### Prompt
Repeat all the lines below exactly, but omit the pictures.

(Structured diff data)

►

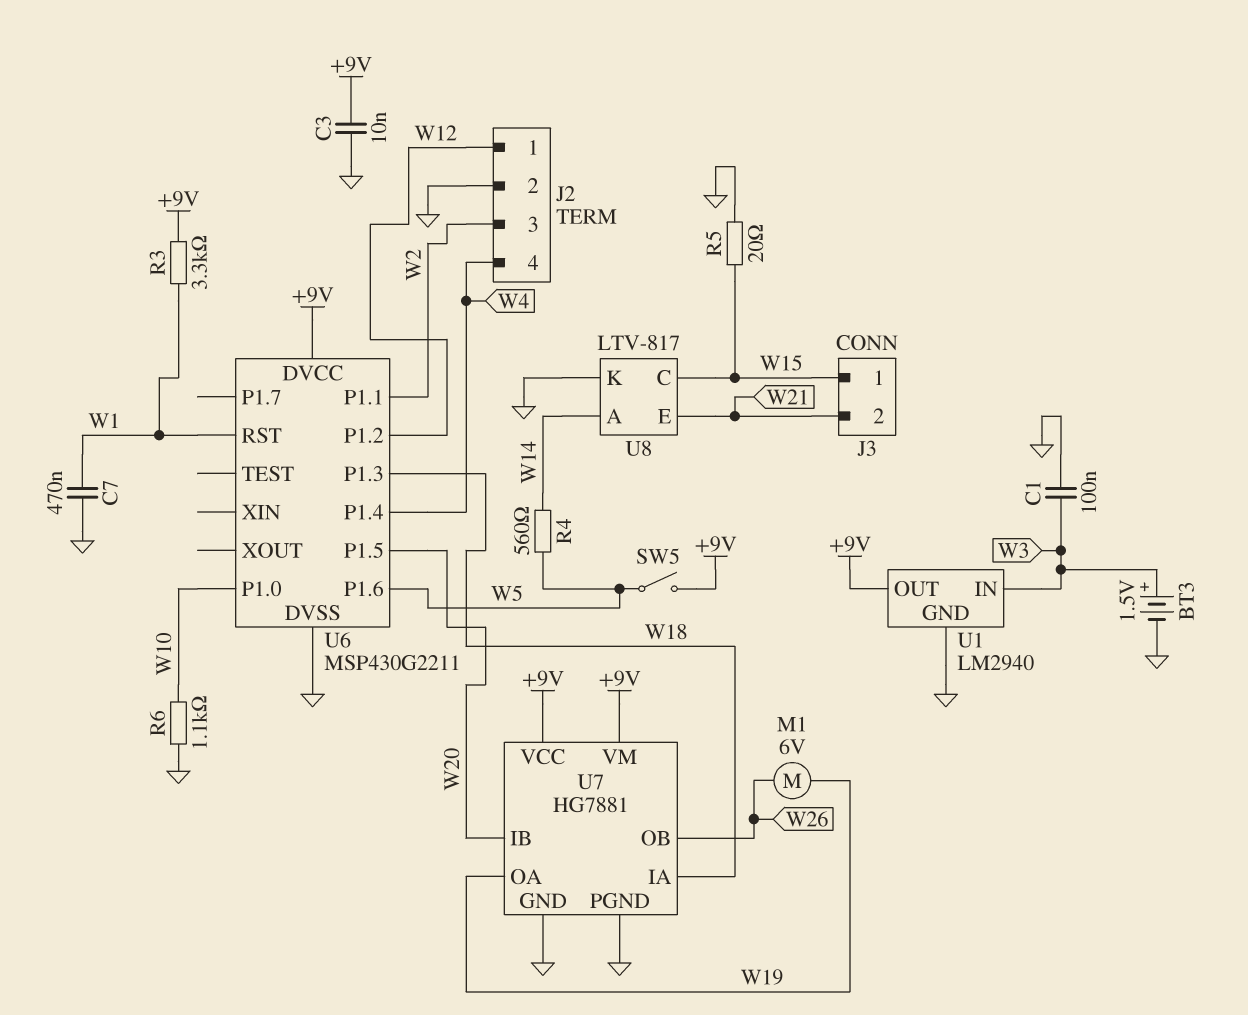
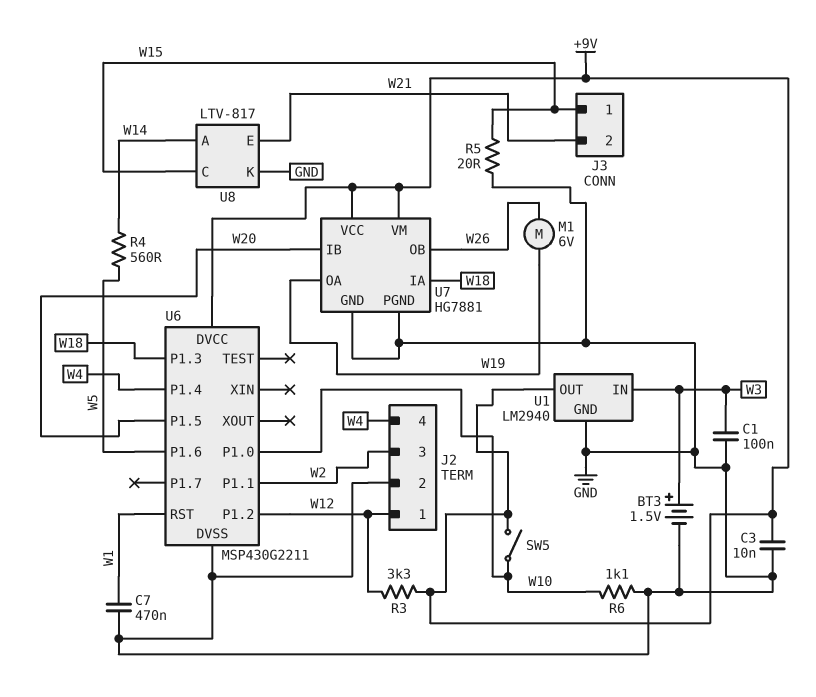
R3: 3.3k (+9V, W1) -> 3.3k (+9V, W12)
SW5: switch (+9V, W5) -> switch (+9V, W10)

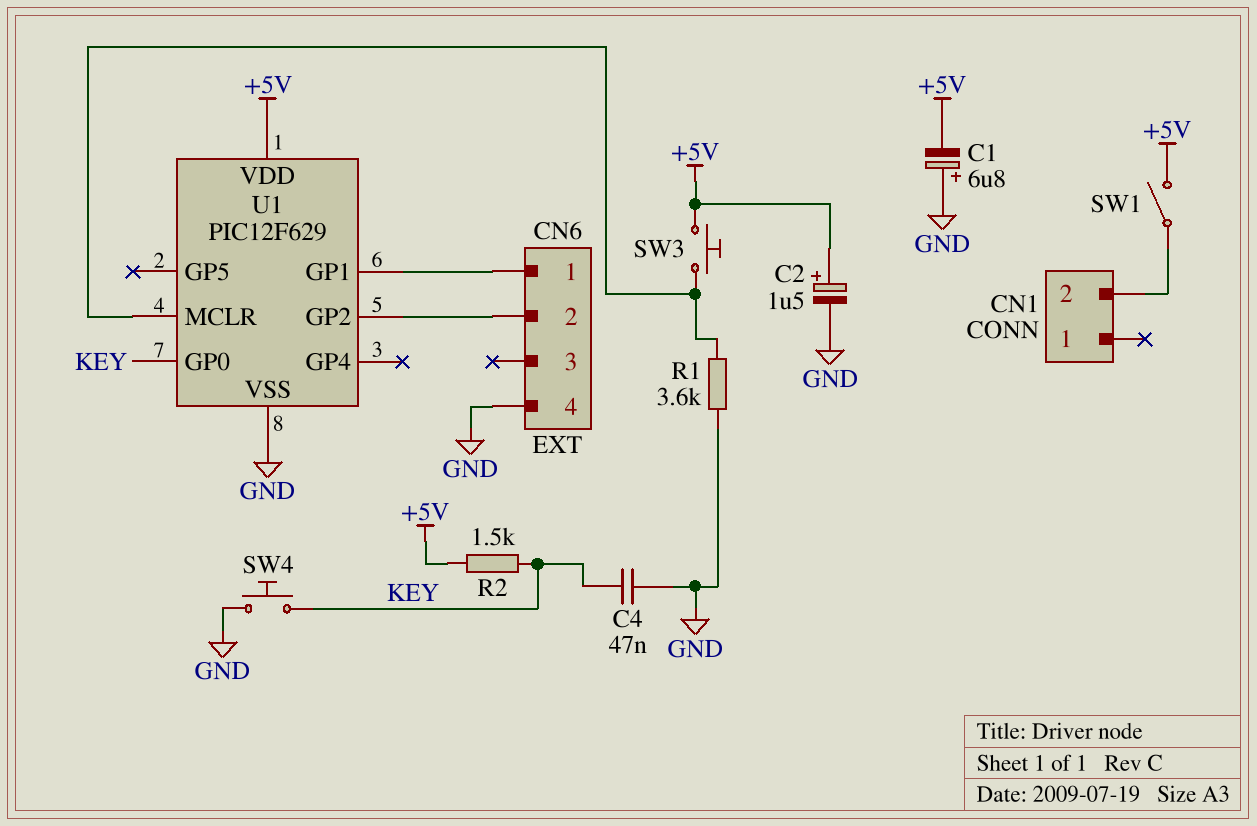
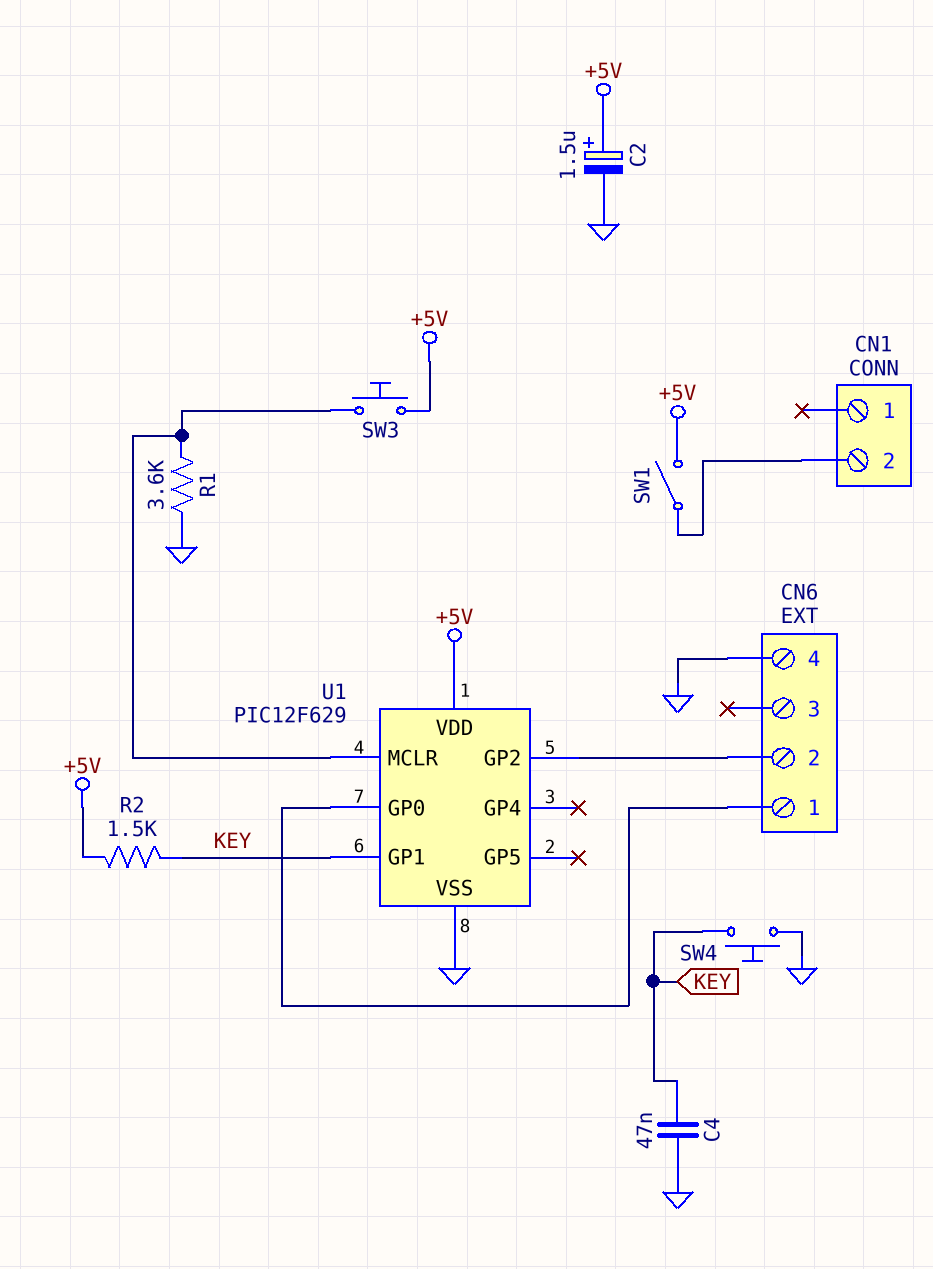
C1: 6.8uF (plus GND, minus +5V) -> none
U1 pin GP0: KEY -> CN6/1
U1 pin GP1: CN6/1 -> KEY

◄

### Answer to this exercise
R3: 3.3k (+9V, W1) -> 3.3k (+9V, W12)
SW5: switch (+9V, W5) -> switch (+9V, W10)

C1: 6.8uF (plus GND, minus +5V) -> none
U1 pin GP0: KEY -> CN6/1
U1 pin GP1: CN6/1 -> KEY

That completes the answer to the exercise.